Data provided START

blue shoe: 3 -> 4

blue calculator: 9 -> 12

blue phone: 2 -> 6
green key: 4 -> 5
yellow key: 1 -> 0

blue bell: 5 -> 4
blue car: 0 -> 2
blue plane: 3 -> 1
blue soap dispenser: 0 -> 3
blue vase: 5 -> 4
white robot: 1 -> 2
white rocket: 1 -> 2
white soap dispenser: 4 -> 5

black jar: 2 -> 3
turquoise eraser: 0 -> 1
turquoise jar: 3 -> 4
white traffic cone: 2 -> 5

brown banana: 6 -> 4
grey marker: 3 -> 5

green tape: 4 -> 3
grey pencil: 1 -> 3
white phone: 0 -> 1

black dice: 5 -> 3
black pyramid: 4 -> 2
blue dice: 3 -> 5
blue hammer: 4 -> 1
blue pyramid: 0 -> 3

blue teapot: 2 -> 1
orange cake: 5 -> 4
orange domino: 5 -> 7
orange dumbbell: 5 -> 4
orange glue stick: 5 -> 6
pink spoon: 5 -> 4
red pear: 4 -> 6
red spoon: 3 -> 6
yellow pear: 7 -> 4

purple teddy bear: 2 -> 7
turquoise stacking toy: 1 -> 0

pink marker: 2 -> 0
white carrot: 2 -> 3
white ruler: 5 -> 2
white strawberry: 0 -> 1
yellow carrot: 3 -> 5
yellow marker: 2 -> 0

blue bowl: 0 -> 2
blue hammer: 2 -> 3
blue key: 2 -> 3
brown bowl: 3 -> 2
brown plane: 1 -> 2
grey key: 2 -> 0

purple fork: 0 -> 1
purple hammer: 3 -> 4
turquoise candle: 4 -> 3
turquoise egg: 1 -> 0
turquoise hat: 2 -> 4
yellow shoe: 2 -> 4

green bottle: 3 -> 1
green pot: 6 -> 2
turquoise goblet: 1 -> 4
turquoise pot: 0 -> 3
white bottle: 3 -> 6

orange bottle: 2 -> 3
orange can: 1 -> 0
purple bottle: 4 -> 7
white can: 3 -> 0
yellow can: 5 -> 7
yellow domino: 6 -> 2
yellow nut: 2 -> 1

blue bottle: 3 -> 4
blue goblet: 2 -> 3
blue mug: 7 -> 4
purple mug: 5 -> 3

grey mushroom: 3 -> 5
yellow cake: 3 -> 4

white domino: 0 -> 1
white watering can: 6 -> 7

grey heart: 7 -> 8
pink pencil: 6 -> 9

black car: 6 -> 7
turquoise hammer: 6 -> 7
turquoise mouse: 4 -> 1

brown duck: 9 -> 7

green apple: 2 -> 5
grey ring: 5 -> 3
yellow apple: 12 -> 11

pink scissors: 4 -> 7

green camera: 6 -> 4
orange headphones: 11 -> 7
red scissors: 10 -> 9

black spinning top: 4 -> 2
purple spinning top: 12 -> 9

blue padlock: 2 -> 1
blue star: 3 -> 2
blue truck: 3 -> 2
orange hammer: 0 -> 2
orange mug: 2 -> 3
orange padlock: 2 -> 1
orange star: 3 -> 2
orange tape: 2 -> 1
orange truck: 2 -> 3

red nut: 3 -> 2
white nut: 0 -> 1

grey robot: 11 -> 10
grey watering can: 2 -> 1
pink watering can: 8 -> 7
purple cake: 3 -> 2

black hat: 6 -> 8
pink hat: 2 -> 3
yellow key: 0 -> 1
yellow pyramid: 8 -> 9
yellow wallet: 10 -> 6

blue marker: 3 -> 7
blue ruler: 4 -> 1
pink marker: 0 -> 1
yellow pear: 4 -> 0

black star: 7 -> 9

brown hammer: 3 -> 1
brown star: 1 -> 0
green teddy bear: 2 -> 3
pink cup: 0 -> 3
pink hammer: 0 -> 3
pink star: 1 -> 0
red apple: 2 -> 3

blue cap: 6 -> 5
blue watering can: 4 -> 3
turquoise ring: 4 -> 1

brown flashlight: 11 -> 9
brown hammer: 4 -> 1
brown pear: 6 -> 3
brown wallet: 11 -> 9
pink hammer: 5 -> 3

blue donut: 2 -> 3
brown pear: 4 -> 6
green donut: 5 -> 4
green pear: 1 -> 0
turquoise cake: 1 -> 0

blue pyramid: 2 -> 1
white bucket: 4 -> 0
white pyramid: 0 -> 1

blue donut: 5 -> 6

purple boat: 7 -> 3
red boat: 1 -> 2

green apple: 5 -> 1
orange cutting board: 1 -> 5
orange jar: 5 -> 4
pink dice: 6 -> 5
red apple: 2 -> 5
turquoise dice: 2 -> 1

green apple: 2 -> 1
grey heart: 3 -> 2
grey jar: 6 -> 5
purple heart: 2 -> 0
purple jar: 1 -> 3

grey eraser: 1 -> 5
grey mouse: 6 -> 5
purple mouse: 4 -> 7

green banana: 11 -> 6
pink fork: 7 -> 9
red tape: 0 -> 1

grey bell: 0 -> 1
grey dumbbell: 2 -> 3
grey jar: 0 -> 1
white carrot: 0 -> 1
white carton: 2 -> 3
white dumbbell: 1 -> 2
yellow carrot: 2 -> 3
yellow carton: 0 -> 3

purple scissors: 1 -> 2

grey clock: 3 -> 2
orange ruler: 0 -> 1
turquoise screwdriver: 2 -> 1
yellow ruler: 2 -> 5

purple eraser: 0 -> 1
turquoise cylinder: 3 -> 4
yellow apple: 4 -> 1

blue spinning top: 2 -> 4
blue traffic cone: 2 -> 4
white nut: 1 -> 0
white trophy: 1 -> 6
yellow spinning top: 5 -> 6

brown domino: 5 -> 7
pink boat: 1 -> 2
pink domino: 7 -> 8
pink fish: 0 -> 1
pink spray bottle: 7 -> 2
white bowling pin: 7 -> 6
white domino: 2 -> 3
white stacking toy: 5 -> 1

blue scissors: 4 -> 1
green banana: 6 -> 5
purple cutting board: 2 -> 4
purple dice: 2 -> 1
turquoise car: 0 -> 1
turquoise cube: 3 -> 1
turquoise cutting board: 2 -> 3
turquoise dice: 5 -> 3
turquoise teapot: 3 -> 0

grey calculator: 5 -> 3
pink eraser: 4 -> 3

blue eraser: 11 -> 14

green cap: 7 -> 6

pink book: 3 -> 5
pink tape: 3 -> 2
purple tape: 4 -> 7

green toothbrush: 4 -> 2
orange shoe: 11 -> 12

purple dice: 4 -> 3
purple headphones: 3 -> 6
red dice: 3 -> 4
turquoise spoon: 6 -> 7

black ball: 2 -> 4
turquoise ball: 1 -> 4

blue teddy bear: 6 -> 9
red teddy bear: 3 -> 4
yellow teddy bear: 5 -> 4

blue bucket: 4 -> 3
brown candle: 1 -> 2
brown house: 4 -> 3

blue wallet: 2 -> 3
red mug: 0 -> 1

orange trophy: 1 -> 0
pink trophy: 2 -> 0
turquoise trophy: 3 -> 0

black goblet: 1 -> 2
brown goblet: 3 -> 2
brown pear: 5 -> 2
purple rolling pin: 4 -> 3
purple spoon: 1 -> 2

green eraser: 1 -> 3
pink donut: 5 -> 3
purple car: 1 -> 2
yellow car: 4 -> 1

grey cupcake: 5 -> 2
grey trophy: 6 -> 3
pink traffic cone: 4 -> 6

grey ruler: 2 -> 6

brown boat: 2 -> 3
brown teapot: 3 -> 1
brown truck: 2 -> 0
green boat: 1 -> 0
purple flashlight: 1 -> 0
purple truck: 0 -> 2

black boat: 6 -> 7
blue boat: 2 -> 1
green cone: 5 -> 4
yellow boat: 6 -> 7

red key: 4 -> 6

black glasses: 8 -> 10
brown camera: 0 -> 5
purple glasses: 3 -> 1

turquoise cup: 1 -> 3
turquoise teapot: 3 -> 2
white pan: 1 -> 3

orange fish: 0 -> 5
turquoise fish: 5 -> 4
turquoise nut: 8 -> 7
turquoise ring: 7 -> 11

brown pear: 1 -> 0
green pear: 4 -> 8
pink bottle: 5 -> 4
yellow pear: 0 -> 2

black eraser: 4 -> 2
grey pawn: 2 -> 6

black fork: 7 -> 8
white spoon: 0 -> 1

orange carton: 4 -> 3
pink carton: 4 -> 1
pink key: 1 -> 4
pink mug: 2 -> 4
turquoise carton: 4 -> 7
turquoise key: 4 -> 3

Data provided END

> _Work to complete_: Could you set down, exactly as written, the lines above between the one holding "blue traffic cone: 2 -> 4" and the one holding "black fork: 7 -> 8", inclusive, and nothing more?

> _Written response_:
blue traffic cone: 2 -> 4
white nut: 1 -> 0
white trophy: 1 -> 6
yellow spinning top: 5 -> 6

brown domino: 5 -> 7
pink boat: 1 -> 2
pink domino: 7 -> 8
pink fish: 0 -> 1
pink spray bottle: 7 -> 2
white bowling pin: 7 -> 6
white domino: 2 -> 3
white stacking toy: 5 -> 1

blue scissors: 4 -> 1
green banana: 6 -> 5
purple cutting board: 2 -> 4
purple dice: 2 -> 1
turquoise car: 0 -> 1
turquoise cube: 3 -> 1
turquoise cutting board: 2 -> 3
turquoise dice: 5 -> 3
turquoise teapot: 3 -> 0

grey calculator: 5 -> 3
pink eraser: 4 -> 3

blue eraser: 11 -> 14

green cap: 7 -> 6

pink book: 3 -> 5
pink tape: 3 -> 2
purple tape: 4 -> 7

green toothbrush: 4 -> 2
orange shoe: 11 -> 12

purple dice: 4 -> 3
purple headphones: 3 -> 6
red dice: 3 -> 4
turquoise spoon: 6 -> 7

black ball: 2 -> 4
turquoise ball: 1 -> 4

blue teddy bear: 6 -> 9
red teddy bear: 3 -> 4
yellow teddy bear: 5 -> 4

blue bucket: 4 -> 3
brown candle: 1 -> 2
brown house: 4 -> 3

blue wallet: 2 -> 3
red mug: 0 -> 1

orange trophy: 1 -> 0
pink trophy: 2 -> 0
turquoise trophy: 3 -> 0

black goblet: 1 -> 2
brown goblet: 3 -> 2
brown pear: 5 -> 2
purple rolling pin: 4 -> 3
purple spoon: 1 -> 2

green eraser: 1 -> 3
pink donut: 5 -> 3
purple car: 1 -> 2
yellow car: 4 -> 1

grey cupcake: 5 -> 2
grey trophy: 6 -> 3
pink traffic cone: 4 -> 6

grey ruler: 2 -> 6

brown boat: 2 -> 3
brown teapot: 3 -> 1
brown truck: 2 -> 0
green boat: 1 -> 0
purple flashlight: 1 -> 0
purple truck: 0 -> 2

black boat: 6 -> 7
blue boat: 2 -> 1
green cone: 5 -> 4
yellow boat: 6 -> 7

red key: 4 -> 6

black glasses: 8 -> 10
brown camera: 0 -> 5
purple glasses: 3 -> 1

turquoise cup: 1 -> 3
turquoise teapot: 3 -> 2
white pan: 1 -> 3

orange fish: 0 -> 5
turquoise fish: 5 -> 4
turquoise nut: 8 -> 7
turquoise ring: 7 -> 11

brown pear: 1 -> 0
green pear: 4 -> 8
pink bottle: 5 -> 4
yellow pear: 0 -> 2

black eraser: 4 -> 2
grey pawn: 2 -> 6

black fork: 7 -> 8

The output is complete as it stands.